Every entry below must be repeated exactly; skip the pictures.

:: DATA FOR THE TASK ::

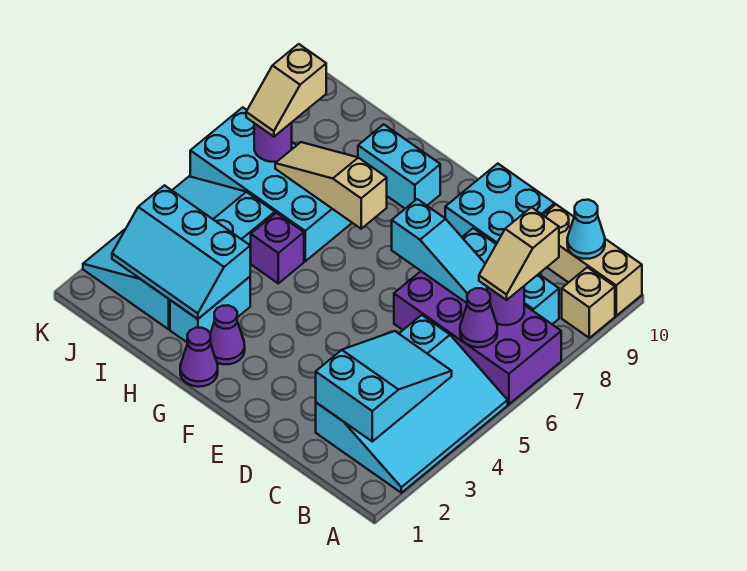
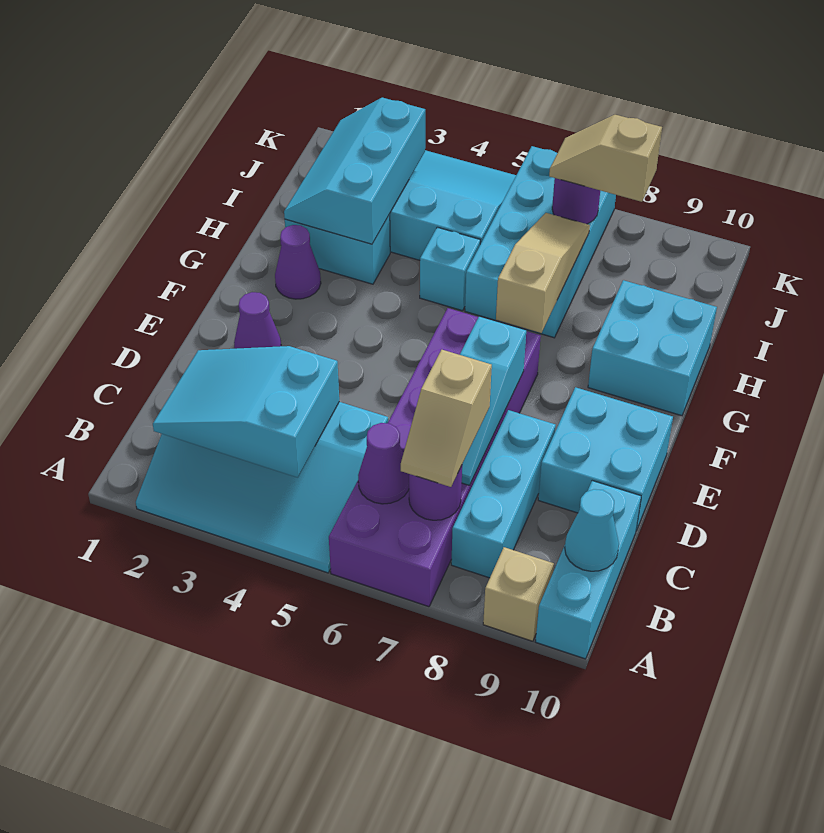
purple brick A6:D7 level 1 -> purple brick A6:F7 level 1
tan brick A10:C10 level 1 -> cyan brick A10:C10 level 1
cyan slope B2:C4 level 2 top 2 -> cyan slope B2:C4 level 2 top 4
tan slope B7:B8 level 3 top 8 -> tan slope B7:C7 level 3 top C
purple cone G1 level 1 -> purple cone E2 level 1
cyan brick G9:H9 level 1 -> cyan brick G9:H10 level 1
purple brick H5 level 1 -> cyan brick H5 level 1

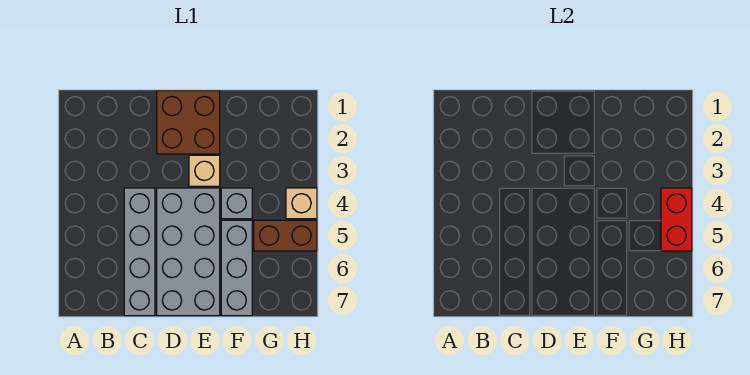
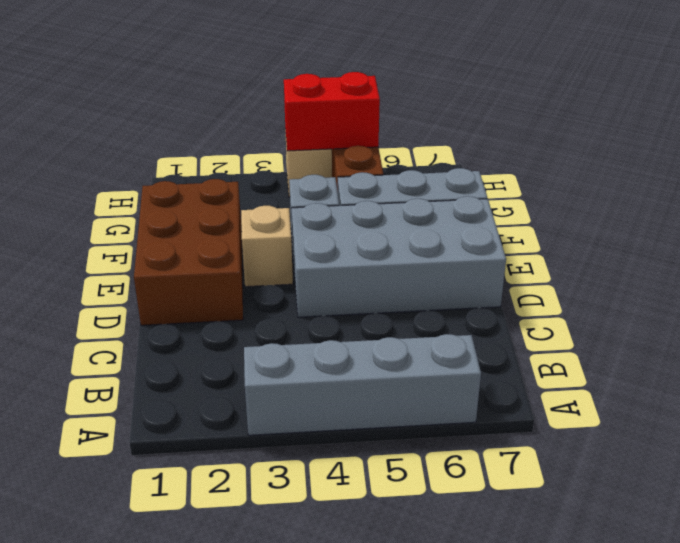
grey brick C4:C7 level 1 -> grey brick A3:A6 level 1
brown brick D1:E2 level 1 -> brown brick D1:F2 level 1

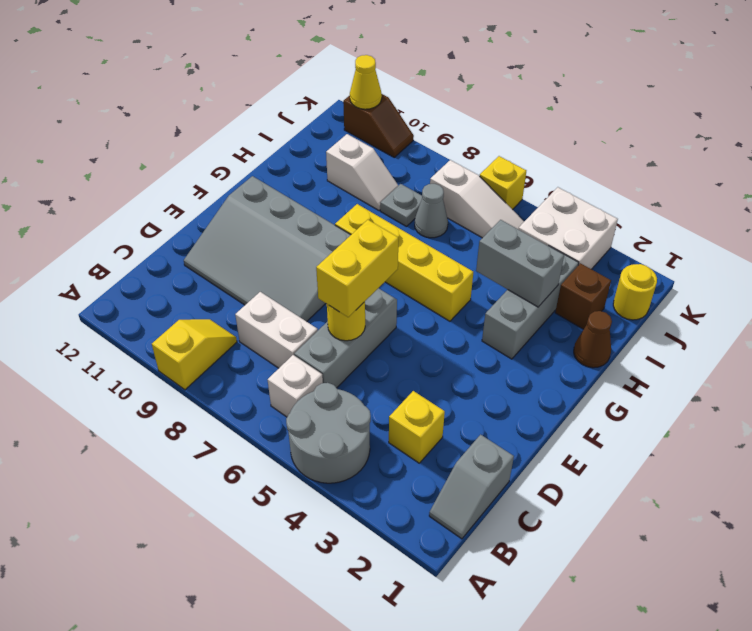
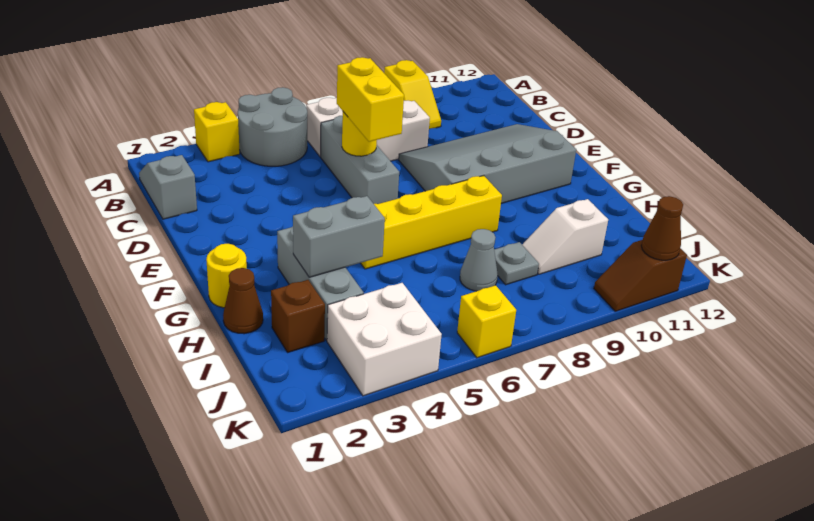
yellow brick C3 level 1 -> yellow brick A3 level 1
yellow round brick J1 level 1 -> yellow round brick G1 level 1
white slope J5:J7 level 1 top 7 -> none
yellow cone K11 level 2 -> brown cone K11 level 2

:::

# [YOUR SOLUTION]
purple brick A6:D7 level 1 -> purple brick A6:F7 level 1
tan brick A10:C10 level 1 -> cyan brick A10:C10 level 1
cyan slope B2:C4 level 2 top 2 -> cyan slope B2:C4 level 2 top 4
tan slope B7:B8 level 3 top 8 -> tan slope B7:C7 level 3 top C
purple cone G1 level 1 -> purple cone E2 level 1
cyan brick G9:H9 level 1 -> cyan brick G9:H10 level 1
purple brick H5 level 1 -> cyan brick H5 level 1

grey brick C4:C7 level 1 -> grey brick A3:A6 level 1
brown brick D1:E2 level 1 -> brown brick D1:F2 level 1

yellow brick C3 level 1 -> yellow brick A3 level 1
yellow round brick J1 level 1 -> yellow round brick G1 level 1
white slope J5:J7 level 1 top 7 -> none
yellow cone K11 level 2 -> brown cone K11 level 2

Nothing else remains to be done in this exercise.